WHAT THE TASK ASKS> Under this line are the records; write out word for word the part that begins at the line containing "(296, 239) = (241, 164): brown" and ends at the line containing "(271, 139) = (392, 93): white", and no more.
Segment Start: EXERCISE INPUTS
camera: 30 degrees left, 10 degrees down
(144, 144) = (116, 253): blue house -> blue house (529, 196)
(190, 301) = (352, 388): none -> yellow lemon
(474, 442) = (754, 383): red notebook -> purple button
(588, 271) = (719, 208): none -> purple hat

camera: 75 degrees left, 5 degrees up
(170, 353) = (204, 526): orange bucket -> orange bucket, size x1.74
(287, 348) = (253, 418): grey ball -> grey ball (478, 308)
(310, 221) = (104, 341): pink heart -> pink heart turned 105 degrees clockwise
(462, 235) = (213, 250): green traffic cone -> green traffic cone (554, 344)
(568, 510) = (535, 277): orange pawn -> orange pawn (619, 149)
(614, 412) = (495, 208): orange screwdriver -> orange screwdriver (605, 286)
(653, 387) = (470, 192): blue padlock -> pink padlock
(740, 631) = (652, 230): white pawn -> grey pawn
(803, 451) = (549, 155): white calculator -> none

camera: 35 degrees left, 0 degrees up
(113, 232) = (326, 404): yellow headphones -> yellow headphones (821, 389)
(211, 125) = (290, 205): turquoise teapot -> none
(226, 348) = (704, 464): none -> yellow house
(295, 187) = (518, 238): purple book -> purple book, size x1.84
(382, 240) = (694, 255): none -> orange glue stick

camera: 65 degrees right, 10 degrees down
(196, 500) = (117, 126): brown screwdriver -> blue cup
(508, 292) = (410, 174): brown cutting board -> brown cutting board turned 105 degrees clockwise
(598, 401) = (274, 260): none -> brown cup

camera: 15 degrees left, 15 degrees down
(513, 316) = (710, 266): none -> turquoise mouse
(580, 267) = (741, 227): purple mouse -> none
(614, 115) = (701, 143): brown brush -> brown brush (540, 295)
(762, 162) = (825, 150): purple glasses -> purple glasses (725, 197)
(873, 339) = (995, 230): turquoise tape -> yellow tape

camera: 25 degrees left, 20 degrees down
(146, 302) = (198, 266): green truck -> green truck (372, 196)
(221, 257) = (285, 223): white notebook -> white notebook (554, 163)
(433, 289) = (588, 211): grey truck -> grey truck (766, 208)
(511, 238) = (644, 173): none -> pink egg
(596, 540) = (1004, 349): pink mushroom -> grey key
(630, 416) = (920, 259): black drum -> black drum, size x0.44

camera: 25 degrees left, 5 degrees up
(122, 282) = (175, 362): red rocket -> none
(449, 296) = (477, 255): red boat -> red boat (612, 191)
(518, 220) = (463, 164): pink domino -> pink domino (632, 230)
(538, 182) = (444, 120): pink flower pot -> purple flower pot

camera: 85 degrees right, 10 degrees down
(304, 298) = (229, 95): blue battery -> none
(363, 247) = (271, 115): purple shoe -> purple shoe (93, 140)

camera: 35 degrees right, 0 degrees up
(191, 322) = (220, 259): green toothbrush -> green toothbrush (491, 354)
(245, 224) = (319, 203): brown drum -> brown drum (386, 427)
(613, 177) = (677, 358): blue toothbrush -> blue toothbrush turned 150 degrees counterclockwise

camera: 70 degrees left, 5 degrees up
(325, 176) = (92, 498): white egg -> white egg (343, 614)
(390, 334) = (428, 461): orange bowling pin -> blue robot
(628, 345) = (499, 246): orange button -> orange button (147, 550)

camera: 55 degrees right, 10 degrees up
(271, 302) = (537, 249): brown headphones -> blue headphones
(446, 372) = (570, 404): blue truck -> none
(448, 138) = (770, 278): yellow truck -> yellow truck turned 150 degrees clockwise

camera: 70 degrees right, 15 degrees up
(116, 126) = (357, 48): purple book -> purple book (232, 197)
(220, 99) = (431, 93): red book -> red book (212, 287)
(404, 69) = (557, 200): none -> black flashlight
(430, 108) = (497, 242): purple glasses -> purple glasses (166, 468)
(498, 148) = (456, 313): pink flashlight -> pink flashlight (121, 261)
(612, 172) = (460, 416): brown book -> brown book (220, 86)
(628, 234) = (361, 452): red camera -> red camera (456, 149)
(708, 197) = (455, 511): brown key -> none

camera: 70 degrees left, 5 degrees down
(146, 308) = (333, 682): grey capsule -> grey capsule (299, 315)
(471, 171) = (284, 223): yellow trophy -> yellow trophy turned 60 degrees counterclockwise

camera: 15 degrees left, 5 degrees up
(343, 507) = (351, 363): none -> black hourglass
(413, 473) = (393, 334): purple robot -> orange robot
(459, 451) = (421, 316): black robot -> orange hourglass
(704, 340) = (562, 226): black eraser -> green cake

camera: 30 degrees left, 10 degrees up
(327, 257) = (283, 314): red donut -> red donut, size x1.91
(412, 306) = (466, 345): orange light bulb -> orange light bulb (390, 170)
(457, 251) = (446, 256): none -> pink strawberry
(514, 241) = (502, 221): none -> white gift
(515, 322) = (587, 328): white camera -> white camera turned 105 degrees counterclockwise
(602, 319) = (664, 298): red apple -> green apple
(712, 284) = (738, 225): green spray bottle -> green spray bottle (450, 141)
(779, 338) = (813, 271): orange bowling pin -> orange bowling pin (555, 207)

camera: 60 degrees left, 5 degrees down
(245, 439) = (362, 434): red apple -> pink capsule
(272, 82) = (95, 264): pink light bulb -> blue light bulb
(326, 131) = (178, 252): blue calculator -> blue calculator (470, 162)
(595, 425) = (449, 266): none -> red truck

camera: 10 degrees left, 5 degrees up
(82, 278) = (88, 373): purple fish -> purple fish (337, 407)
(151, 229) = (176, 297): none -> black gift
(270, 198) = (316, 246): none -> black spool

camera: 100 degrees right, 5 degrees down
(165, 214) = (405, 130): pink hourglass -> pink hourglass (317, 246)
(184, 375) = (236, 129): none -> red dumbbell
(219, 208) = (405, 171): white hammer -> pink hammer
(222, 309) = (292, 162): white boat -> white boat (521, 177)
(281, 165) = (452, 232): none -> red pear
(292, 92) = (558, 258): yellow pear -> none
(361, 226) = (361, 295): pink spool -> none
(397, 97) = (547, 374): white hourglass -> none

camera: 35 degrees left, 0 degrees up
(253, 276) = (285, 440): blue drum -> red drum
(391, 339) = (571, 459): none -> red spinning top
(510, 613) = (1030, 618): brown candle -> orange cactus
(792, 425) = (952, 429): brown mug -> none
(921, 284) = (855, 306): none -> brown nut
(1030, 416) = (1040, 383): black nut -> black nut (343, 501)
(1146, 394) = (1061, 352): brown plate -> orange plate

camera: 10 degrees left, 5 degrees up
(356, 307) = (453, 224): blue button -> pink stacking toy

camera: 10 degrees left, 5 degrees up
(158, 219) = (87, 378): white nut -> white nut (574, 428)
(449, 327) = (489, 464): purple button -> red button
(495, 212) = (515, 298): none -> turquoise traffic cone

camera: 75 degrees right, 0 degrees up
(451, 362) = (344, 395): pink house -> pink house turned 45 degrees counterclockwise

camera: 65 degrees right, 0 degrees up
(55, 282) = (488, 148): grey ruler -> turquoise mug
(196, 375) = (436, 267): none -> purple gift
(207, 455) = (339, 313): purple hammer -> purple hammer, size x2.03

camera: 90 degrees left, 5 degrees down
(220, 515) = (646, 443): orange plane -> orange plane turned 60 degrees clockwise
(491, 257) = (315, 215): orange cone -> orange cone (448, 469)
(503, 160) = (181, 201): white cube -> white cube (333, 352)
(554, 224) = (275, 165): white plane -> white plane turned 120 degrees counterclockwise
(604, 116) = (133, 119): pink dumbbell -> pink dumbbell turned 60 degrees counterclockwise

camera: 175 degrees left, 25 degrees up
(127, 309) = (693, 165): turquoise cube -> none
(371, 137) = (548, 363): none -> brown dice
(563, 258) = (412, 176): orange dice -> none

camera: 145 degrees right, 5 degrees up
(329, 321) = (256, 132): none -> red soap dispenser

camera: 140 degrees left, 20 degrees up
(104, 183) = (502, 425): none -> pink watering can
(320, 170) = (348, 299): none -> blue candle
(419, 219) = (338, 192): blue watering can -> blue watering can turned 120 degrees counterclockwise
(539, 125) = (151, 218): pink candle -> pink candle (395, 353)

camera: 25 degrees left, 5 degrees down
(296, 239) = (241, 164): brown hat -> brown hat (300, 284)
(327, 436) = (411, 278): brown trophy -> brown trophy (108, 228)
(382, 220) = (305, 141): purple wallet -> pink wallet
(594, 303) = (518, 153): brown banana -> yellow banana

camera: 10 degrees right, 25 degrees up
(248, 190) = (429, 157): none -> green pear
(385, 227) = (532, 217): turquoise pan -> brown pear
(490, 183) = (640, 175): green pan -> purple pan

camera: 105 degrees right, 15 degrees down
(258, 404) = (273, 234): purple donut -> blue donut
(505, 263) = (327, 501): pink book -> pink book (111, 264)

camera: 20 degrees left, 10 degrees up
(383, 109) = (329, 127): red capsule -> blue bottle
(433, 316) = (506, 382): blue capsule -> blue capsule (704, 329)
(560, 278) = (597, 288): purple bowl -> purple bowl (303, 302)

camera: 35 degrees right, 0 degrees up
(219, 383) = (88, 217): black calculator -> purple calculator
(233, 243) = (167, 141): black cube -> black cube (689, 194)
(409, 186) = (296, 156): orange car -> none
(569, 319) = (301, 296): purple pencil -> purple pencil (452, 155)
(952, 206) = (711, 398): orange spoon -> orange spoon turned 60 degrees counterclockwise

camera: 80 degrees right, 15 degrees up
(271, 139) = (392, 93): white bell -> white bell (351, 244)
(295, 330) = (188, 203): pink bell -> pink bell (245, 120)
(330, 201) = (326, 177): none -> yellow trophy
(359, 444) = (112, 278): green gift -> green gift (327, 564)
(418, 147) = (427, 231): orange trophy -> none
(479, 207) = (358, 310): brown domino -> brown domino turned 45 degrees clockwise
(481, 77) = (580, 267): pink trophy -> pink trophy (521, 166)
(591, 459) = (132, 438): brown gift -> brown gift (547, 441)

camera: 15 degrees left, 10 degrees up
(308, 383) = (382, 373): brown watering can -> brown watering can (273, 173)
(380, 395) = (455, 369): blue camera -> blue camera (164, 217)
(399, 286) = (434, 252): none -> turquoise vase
Segment End: EXERCISE INPUTS
RESPONSE FOR THIS EXERCISE>
(296, 239) = (241, 164): brown hat -> brown hat (300, 284)
(327, 436) = (411, 278): brown trophy -> brown trophy (108, 228)
(382, 220) = (305, 141): purple wallet -> pink wallet
(594, 303) = (518, 153): brown banana -> yellow banana

camera: 10 degrees right, 25 degrees up
(248, 190) = (429, 157): none -> green pear
(385, 227) = (532, 217): turquoise pan -> brown pear
(490, 183) = (640, 175): green pan -> purple pan

camera: 105 degrees right, 15 degrees down
(258, 404) = (273, 234): purple donut -> blue donut
(505, 263) = (327, 501): pink book -> pink book (111, 264)

camera: 20 degrees left, 10 degrees up
(383, 109) = (329, 127): red capsule -> blue bottle
(433, 316) = (506, 382): blue capsule -> blue capsule (704, 329)
(560, 278) = (597, 288): purple bowl -> purple bowl (303, 302)

camera: 35 degrees right, 0 degrees up
(219, 383) = (88, 217): black calculator -> purple calculator
(233, 243) = (167, 141): black cube -> black cube (689, 194)
(409, 186) = (296, 156): orange car -> none
(569, 319) = (301, 296): purple pencil -> purple pencil (452, 155)
(952, 206) = (711, 398): orange spoon -> orange spoon turned 60 degrees counterclockwise

camera: 80 degrees right, 15 degrees up
(271, 139) = (392, 93): white bell -> white bell (351, 244)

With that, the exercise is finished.